Data entries:
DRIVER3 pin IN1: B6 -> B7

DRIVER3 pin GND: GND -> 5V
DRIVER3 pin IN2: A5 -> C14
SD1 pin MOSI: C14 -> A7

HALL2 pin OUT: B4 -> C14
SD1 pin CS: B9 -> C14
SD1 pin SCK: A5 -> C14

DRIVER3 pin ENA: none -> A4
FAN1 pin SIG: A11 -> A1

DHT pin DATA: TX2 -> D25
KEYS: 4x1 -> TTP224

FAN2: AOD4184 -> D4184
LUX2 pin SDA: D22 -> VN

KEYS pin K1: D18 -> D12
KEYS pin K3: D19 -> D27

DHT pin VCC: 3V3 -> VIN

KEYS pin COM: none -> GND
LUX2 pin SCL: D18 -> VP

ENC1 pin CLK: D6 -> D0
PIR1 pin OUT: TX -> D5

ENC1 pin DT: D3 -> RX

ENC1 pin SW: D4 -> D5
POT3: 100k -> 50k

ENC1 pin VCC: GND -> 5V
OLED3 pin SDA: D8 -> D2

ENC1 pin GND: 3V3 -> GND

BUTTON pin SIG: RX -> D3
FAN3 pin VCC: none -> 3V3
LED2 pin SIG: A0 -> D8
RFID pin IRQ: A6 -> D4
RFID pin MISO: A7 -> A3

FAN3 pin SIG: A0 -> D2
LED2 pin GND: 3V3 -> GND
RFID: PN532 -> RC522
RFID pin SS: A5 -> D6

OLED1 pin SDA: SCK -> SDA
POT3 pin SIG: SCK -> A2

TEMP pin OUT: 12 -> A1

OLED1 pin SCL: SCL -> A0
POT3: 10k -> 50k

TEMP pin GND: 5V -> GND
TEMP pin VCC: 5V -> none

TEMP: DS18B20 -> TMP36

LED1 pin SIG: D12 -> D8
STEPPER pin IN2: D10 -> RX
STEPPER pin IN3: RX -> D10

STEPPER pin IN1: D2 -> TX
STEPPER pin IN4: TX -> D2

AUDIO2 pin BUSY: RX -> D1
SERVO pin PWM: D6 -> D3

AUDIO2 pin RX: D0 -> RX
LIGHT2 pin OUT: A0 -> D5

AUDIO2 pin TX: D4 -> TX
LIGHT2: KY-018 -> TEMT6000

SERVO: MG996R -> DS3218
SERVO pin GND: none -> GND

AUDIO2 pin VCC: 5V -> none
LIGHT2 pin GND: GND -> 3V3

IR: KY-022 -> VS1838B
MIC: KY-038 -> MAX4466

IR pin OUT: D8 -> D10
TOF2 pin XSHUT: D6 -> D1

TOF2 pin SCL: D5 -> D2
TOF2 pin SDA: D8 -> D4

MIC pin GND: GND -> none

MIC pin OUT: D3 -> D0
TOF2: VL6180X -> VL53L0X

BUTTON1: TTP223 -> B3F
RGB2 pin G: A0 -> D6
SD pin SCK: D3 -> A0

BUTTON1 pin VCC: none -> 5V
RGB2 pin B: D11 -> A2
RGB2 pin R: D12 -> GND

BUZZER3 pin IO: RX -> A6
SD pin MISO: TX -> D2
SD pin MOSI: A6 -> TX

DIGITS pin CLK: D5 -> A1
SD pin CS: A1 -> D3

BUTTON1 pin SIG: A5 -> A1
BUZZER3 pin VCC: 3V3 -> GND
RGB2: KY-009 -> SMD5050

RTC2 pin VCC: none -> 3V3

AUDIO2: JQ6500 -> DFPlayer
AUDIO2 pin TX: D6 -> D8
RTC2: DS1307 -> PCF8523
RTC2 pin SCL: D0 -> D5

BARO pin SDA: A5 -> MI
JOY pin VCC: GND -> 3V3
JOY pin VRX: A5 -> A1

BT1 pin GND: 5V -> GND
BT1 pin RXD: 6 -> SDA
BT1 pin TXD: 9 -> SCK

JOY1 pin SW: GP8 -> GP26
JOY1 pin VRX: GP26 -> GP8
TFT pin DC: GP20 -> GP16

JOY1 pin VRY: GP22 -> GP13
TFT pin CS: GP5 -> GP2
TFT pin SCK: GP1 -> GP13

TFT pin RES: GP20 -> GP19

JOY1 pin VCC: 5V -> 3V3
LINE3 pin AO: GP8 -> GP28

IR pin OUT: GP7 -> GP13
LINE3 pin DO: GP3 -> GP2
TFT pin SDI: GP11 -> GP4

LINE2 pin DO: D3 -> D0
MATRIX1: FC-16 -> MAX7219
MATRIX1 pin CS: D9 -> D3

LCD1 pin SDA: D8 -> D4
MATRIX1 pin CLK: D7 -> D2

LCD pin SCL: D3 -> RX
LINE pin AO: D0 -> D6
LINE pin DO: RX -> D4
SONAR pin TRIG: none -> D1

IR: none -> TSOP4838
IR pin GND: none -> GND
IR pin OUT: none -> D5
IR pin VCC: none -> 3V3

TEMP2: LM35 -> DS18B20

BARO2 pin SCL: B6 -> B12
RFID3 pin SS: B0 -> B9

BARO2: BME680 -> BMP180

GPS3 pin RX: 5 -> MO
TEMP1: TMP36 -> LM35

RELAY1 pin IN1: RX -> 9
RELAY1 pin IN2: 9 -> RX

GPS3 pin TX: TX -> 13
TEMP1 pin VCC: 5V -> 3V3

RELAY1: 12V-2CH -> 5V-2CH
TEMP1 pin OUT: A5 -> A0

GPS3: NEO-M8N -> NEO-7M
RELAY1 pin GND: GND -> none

PROBLEM TO SOLVE ::
Begin with the line containing "BARO2 pin SCL: B6 -> B12" and repeat each line exactly until the records above end.

SOLUTION TO THIS PROBLEM ::
BARO2 pin SCL: B6 -> B12
RFID3 pin SS: B0 -> B9

BARO2: BME680 -> BMP180

GPS3 pin RX: 5 -> MO
TEMP1: TMP36 -> LM35

RELAY1 pin IN1: RX -> 9
RELAY1 pin IN2: 9 -> RX

GPS3 pin TX: TX -> 13
TEMP1 pin VCC: 5V -> 3V3

RELAY1: 12V-2CH -> 5V-2CH
TEMP1 pin OUT: A5 -> A0

GPS3: NEO-M8N -> NEO-7M
RELAY1 pin GND: GND -> none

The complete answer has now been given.